» **Exercise data**
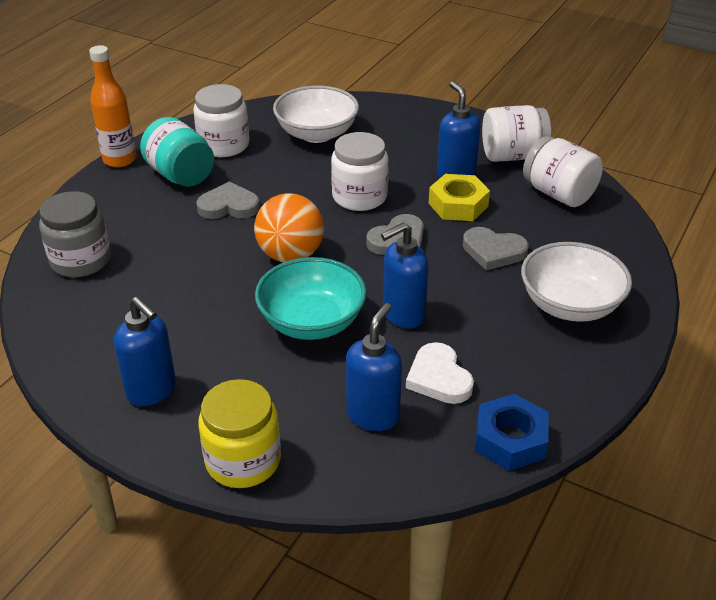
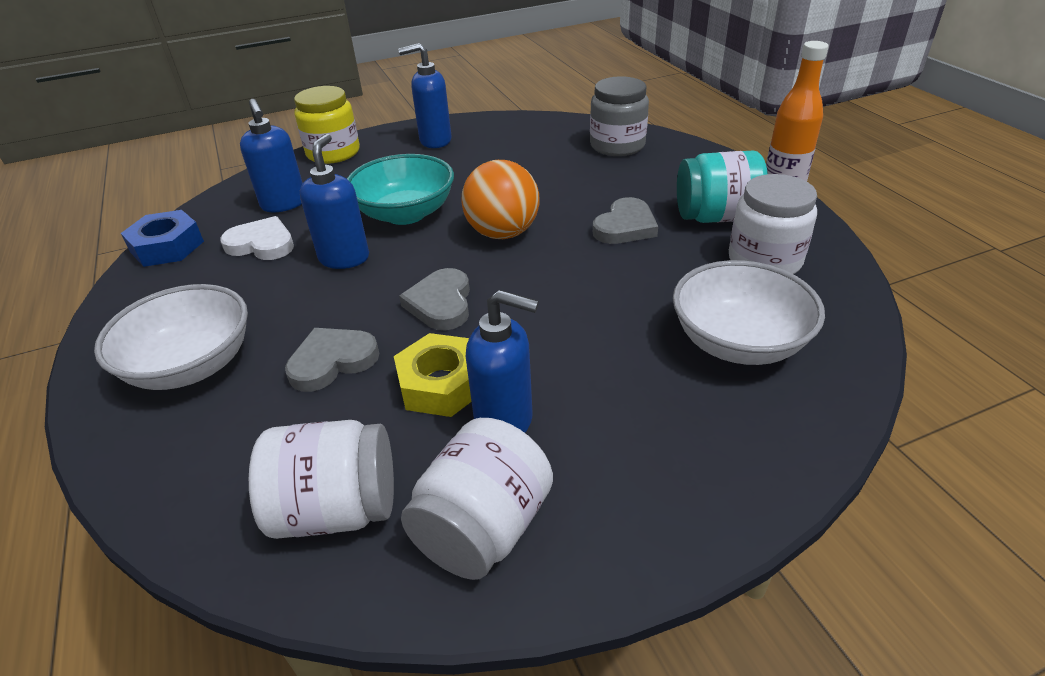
camera: 130 degrees right, 0 degrees up
(359, 197) = (549, 313): white jar -> none

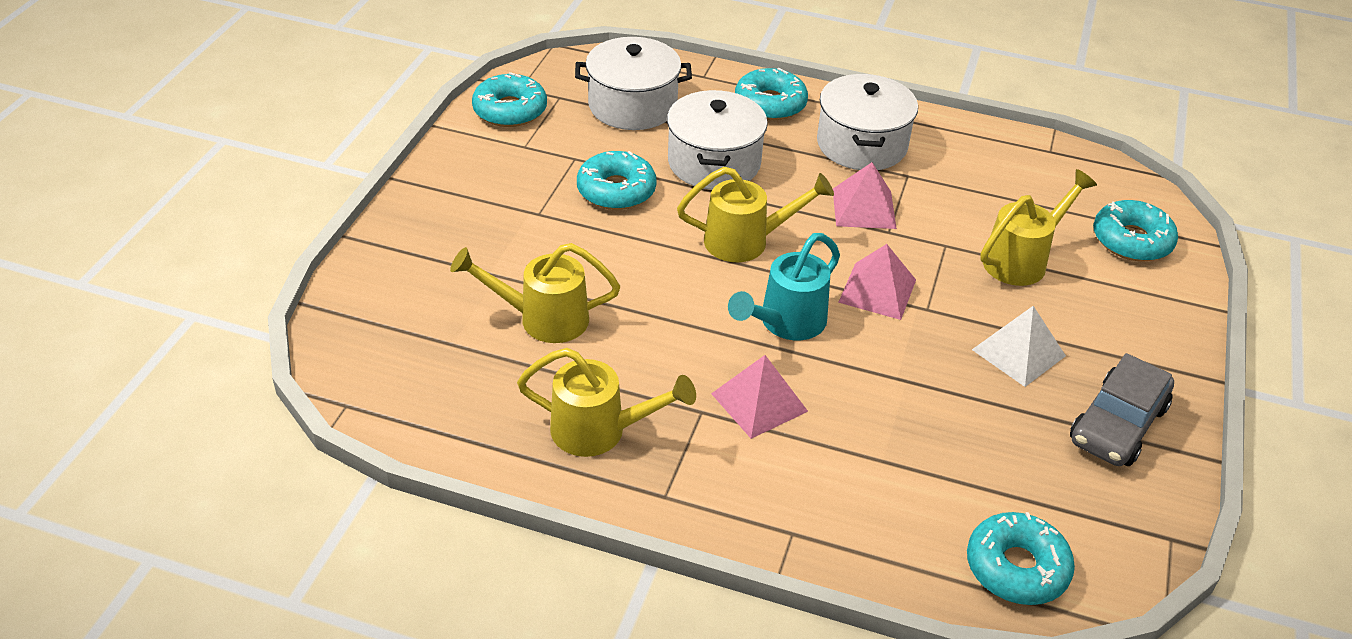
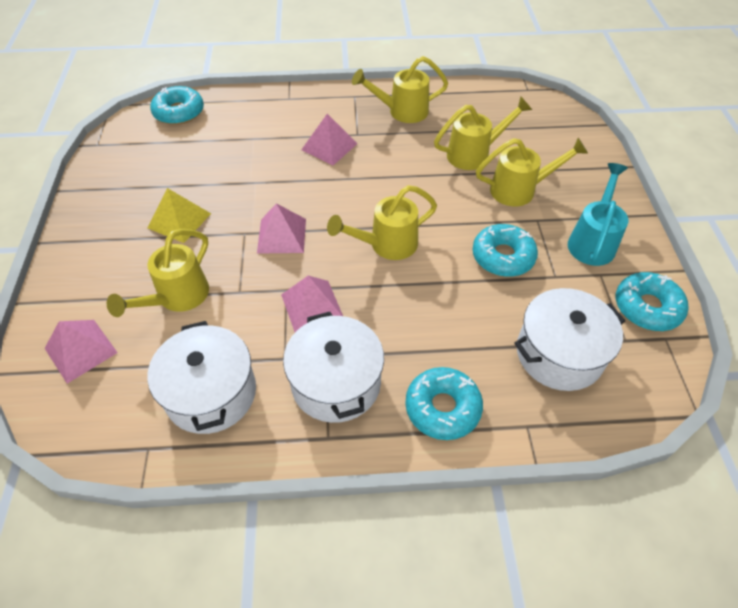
camera: 160 degrees right, 10 degrees up
(526, 252) = (519, 190): none -> yellow watering can
(714, 162) = (450, 311): white pot -> white pot (211, 393)
(786, 323) = (333, 194): turquoise watering can -> turquoise watering can (592, 241)
(1018, 352) = (179, 220): white pyramid -> yellow pyramid
(1118, 424) = (117, 193): grey car -> none
(1131, 240) = (80, 350): turquoise donut -> pink pyramid

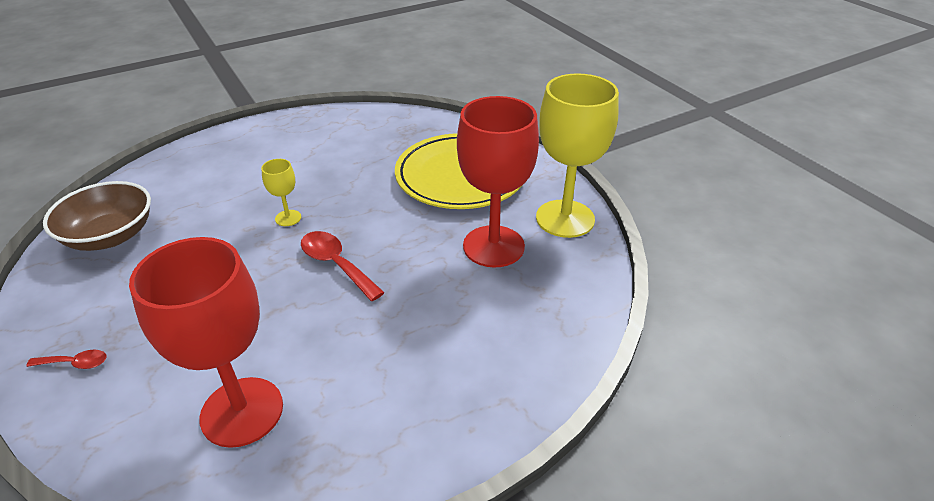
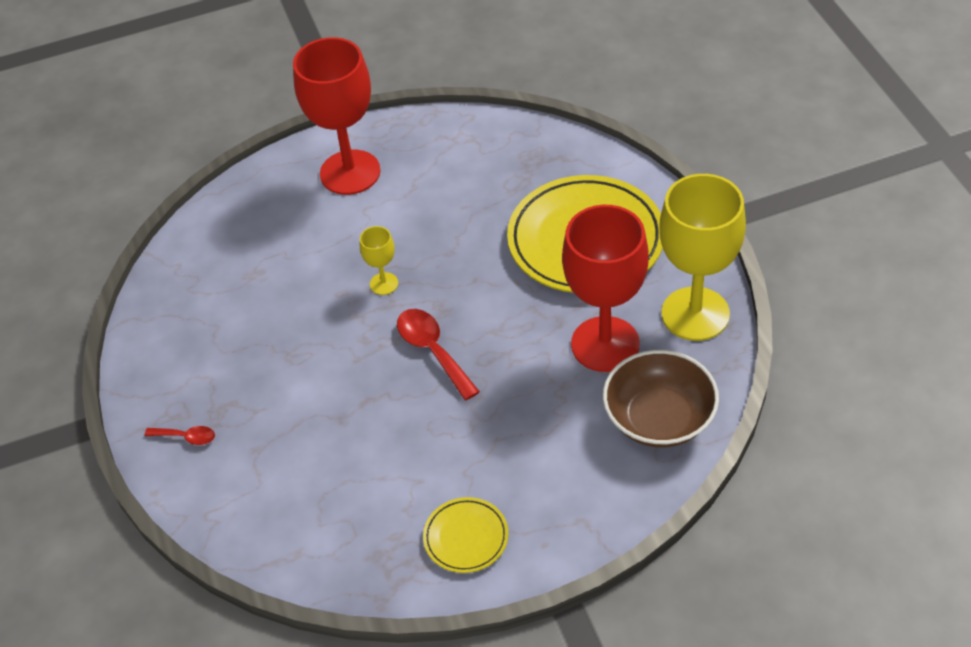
camera: 15 degrees right, 10 degrees up
(110, 236) = (198, 290): brown bowl -> brown bowl (659, 418)
(242, 411) = (339, 503): red goblet -> red goblet (350, 172)
(385, 432) = (466, 537): none -> yellow plate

» **Work required**
If the data includes images, skip them and copy every line exactly.

» **Written response**
camera: 130 degrees right, 0 degrees up
(359, 197) = (549, 313): white jar -> none

camera: 160 degrees right, 10 degrees up
(526, 252) = (519, 190): none -> yellow watering can
(714, 162) = (450, 311): white pot -> white pot (211, 393)
(786, 323) = (333, 194): turquoise watering can -> turquoise watering can (592, 241)
(1018, 352) = (179, 220): white pyramid -> yellow pyramid
(1118, 424) = (117, 193): grey car -> none
(1131, 240) = (80, 350): turquoise donut -> pink pyramid

camera: 15 degrees right, 10 degrees up
(110, 236) = (198, 290): brown bowl -> brown bowl (659, 418)
(242, 411) = (339, 503): red goblet -> red goblet (350, 172)
(385, 432) = (466, 537): none -> yellow plate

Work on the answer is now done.